The answer must be the full listing, reproduced word for word.
-- Provided data follows --
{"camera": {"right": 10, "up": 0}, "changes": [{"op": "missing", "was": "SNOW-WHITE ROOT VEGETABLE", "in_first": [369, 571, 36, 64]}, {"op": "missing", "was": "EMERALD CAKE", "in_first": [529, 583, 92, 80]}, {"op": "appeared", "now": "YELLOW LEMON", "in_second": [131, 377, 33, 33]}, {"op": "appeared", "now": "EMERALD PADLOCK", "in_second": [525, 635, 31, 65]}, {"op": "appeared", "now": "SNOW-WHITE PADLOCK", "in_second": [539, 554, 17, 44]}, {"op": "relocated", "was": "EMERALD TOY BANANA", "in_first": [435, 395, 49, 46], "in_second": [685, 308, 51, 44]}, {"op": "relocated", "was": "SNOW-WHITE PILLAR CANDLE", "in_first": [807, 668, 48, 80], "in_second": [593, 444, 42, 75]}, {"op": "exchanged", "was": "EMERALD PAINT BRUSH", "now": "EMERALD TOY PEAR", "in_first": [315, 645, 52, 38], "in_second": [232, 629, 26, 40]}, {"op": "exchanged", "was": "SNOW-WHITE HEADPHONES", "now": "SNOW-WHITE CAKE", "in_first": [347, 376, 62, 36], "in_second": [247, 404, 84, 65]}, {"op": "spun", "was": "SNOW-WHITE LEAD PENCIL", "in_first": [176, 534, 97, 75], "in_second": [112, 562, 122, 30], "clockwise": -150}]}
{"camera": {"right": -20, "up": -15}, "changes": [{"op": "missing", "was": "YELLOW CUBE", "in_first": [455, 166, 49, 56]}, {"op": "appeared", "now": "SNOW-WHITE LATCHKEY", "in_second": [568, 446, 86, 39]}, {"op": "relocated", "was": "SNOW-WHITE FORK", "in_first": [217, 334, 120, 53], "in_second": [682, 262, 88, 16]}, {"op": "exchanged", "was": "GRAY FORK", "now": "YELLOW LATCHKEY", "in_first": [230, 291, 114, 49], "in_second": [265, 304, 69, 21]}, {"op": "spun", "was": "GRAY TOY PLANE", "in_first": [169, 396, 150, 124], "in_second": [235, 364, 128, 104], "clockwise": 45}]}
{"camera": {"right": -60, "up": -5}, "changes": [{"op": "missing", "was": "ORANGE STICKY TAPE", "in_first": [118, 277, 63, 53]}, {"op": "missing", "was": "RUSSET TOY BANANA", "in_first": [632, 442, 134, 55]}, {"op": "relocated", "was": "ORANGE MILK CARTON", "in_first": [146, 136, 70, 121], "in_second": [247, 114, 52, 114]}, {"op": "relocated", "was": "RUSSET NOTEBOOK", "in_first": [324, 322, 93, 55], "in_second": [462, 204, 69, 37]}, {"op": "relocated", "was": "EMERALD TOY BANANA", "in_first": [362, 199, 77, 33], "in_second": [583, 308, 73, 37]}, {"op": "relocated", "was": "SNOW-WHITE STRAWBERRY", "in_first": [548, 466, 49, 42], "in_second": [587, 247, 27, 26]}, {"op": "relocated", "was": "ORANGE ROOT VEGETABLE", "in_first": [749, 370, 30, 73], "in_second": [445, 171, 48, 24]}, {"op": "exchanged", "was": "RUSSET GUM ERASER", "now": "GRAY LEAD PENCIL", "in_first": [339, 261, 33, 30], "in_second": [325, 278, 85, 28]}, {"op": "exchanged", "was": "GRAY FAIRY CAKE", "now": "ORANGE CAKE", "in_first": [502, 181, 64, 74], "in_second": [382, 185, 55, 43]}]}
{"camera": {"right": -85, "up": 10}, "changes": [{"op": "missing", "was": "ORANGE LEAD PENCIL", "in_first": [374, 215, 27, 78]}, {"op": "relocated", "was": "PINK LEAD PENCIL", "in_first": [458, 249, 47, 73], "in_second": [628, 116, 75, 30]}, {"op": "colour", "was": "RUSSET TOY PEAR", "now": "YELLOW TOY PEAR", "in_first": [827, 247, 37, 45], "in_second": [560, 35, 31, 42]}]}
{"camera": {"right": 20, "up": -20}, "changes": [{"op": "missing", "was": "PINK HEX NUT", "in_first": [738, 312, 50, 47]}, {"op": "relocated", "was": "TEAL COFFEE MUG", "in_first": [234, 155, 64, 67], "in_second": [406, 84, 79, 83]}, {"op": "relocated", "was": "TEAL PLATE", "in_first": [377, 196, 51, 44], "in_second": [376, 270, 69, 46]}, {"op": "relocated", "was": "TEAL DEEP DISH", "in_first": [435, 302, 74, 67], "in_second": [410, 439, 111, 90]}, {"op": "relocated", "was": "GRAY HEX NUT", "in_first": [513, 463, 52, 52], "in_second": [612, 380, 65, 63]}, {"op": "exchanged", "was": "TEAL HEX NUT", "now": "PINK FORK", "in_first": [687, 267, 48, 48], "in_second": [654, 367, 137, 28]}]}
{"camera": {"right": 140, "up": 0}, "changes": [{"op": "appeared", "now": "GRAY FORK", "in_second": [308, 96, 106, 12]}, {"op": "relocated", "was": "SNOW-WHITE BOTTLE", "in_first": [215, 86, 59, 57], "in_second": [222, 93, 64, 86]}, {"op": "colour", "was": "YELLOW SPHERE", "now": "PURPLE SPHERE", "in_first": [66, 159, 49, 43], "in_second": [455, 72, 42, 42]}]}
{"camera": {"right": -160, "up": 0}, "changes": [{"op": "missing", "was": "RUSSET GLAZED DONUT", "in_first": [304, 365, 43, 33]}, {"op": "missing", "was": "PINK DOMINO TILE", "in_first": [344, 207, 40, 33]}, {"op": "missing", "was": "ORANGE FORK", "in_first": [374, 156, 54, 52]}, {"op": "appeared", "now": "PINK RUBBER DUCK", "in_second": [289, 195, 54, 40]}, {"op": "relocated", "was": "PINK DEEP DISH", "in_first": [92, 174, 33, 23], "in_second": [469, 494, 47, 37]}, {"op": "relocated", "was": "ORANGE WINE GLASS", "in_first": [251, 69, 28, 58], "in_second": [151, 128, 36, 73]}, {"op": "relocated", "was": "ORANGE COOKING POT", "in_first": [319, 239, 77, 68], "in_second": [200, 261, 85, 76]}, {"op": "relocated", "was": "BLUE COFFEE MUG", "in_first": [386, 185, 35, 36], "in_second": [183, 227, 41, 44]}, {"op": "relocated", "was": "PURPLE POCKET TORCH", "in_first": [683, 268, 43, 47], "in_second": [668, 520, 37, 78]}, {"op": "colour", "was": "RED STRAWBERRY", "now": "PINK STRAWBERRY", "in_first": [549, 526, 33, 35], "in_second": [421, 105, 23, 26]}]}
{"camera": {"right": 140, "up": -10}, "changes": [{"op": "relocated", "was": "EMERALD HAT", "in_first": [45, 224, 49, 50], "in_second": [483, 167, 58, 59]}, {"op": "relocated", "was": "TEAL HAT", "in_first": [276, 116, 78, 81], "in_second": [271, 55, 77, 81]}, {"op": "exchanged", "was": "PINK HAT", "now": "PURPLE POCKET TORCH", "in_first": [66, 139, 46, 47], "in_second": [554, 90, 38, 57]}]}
-- Provided data concluded --
> **Written response**:
{"camera": {"right": 10, "up": 0}, "changes": [{"op": "missing", "was": "SNOW-WHITE ROOT VEGETABLE", "in_first": [369, 571, 36, 64]}, {"op": "missing", "was": "EMERALD CAKE", "in_first": [529, 583, 92, 80]}, {"op": "appeared", "now": "YELLOW LEMON", "in_second": [131, 377, 33, 33]}, {"op": "appeared", "now": "EMERALD PADLOCK", "in_second": [525, 635, 31, 65]}, {"op": "appeared", "now": "SNOW-WHITE PADLOCK", "in_second": [539, 554, 17, 44]}, {"op": "relocated", "was": "EMERALD TOY BANANA", "in_first": [435, 395, 49, 46], "in_second": [685, 308, 51, 44]}, {"op": "relocated", "was": "SNOW-WHITE PILLAR CANDLE", "in_first": [807, 668, 48, 80], "in_second": [593, 444, 42, 75]}, {"op": "exchanged", "was": "EMERALD PAINT BRUSH", "now": "EMERALD TOY PEAR", "in_first": [315, 645, 52, 38], "in_second": [232, 629, 26, 40]}, {"op": "exchanged", "was": "SNOW-WHITE HEADPHONES", "now": "SNOW-WHITE CAKE", "in_first": [347, 376, 62, 36], "in_second": [247, 404, 84, 65]}, {"op": "spun", "was": "SNOW-WHITE LEAD PENCIL", "in_first": [176, 534, 97, 75], "in_second": [112, 562, 122, 30], "clockwise": -150}]}
{"camera": {"right": -20, "up": -15}, "changes": [{"op": "missing", "was": "YELLOW CUBE", "in_first": [455, 166, 49, 56]}, {"op": "appeared", "now": "SNOW-WHITE LATCHKEY", "in_second": [568, 446, 86, 39]}, {"op": "relocated", "was": "SNOW-WHITE FORK", "in_first": [217, 334, 120, 53], "in_second": [682, 262, 88, 16]}, {"op": "exchanged", "was": "GRAY FORK", "now": "YELLOW LATCHKEY", "in_first": [230, 291, 114, 49], "in_second": [265, 304, 69, 21]}, {"op": "spun", "was": "GRAY TOY PLANE", "in_first": [169, 396, 150, 124], "in_second": [235, 364, 128, 104], "clockwise": 45}]}
{"camera": {"right": -60, "up": -5}, "changes": [{"op": "missing", "was": "ORANGE STICKY TAPE", "in_first": [118, 277, 63, 53]}, {"op": "missing", "was": "RUSSET TOY BANANA", "in_first": [632, 442, 134, 55]}, {"op": "relocated", "was": "ORANGE MILK CARTON", "in_first": [146, 136, 70, 121], "in_second": [247, 114, 52, 114]}, {"op": "relocated", "was": "RUSSET NOTEBOOK", "in_first": [324, 322, 93, 55], "in_second": [462, 204, 69, 37]}, {"op": "relocated", "was": "EMERALD TOY BANANA", "in_first": [362, 199, 77, 33], "in_second": [583, 308, 73, 37]}, {"op": "relocated", "was": "SNOW-WHITE STRAWBERRY", "in_first": [548, 466, 49, 42], "in_second": [587, 247, 27, 26]}, {"op": "relocated", "was": "ORANGE ROOT VEGETABLE", "in_first": [749, 370, 30, 73], "in_second": [445, 171, 48, 24]}, {"op": "exchanged", "was": "RUSSET GUM ERASER", "now": "GRAY LEAD PENCIL", "in_first": [339, 261, 33, 30], "in_second": [325, 278, 85, 28]}, {"op": "exchanged", "was": "GRAY FAIRY CAKE", "now": "ORANGE CAKE", "in_first": [502, 181, 64, 74], "in_second": [382, 185, 55, 43]}]}
{"camera": {"right": -85, "up": 10}, "changes": [{"op": "missing", "was": "ORANGE LEAD PENCIL", "in_first": [374, 215, 27, 78]}, {"op": "relocated", "was": "PINK LEAD PENCIL", "in_first": [458, 249, 47, 73], "in_second": [628, 116, 75, 30]}, {"op": "colour", "was": "RUSSET TOY PEAR", "now": "YELLOW TOY PEAR", "in_first": [827, 247, 37, 45], "in_second": [560, 35, 31, 42]}]}
{"camera": {"right": 20, "up": -20}, "changes": [{"op": "missing", "was": "PINK HEX NUT", "in_first": [738, 312, 50, 47]}, {"op": "relocated", "was": "TEAL COFFEE MUG", "in_first": [234, 155, 64, 67], "in_second": [406, 84, 79, 83]}, {"op": "relocated", "was": "TEAL PLATE", "in_first": [377, 196, 51, 44], "in_second": [376, 270, 69, 46]}, {"op": "relocated", "was": "TEAL DEEP DISH", "in_first": [435, 302, 74, 67], "in_second": [410, 439, 111, 90]}, {"op": "relocated", "was": "GRAY HEX NUT", "in_first": [513, 463, 52, 52], "in_second": [612, 380, 65, 63]}, {"op": "exchanged", "was": "TEAL HEX NUT", "now": "PINK FORK", "in_first": [687, 267, 48, 48], "in_second": [654, 367, 137, 28]}]}
{"camera": {"right": 140, "up": 0}, "changes": [{"op": "appeared", "now": "GRAY FORK", "in_second": [308, 96, 106, 12]}, {"op": "relocated", "was": "SNOW-WHITE BOTTLE", "in_first": [215, 86, 59, 57], "in_second": [222, 93, 64, 86]}, {"op": "colour", "was": "YELLOW SPHERE", "now": "PURPLE SPHERE", "in_first": [66, 159, 49, 43], "in_second": [455, 72, 42, 42]}]}
{"camera": {"right": -160, "up": 0}, "changes": [{"op": "missing", "was": "RUSSET GLAZED DONUT", "in_first": [304, 365, 43, 33]}, {"op": "missing", "was": "PINK DOMINO TILE", "in_first": [344, 207, 40, 33]}, {"op": "missing", "was": "ORANGE FORK", "in_first": [374, 156, 54, 52]}, {"op": "appeared", "now": "PINK RUBBER DUCK", "in_second": [289, 195, 54, 40]}, {"op": "relocated", "was": "PINK DEEP DISH", "in_first": [92, 174, 33, 23], "in_second": [469, 494, 47, 37]}, {"op": "relocated", "was": "ORANGE WINE GLASS", "in_first": [251, 69, 28, 58], "in_second": [151, 128, 36, 73]}, {"op": "relocated", "was": "ORANGE COOKING POT", "in_first": [319, 239, 77, 68], "in_second": [200, 261, 85, 76]}, {"op": "relocated", "was": "BLUE COFFEE MUG", "in_first": [386, 185, 35, 36], "in_second": [183, 227, 41, 44]}, {"op": "relocated", "was": "PURPLE POCKET TORCH", "in_first": [683, 268, 43, 47], "in_second": [668, 520, 37, 78]}, {"op": "colour", "was": "RED STRAWBERRY", "now": "PINK STRAWBERRY", "in_first": [549, 526, 33, 35], "in_second": [421, 105, 23, 26]}]}
{"camera": {"right": 140, "up": -10}, "changes": [{"op": "relocated", "was": "EMERALD HAT", "in_first": [45, 224, 49, 50], "in_second": [483, 167, 58, 59]}, {"op": "relocated", "was": "TEAL HAT", "in_first": [276, 116, 78, 81], "in_second": [271, 55, 77, 81]}, {"op": "exchanged", "was": "PINK HAT", "now": "PURPLE POCKET TORCH", "in_first": [66, 139, 46, 47], "in_second": [554, 90, 38, 57]}]}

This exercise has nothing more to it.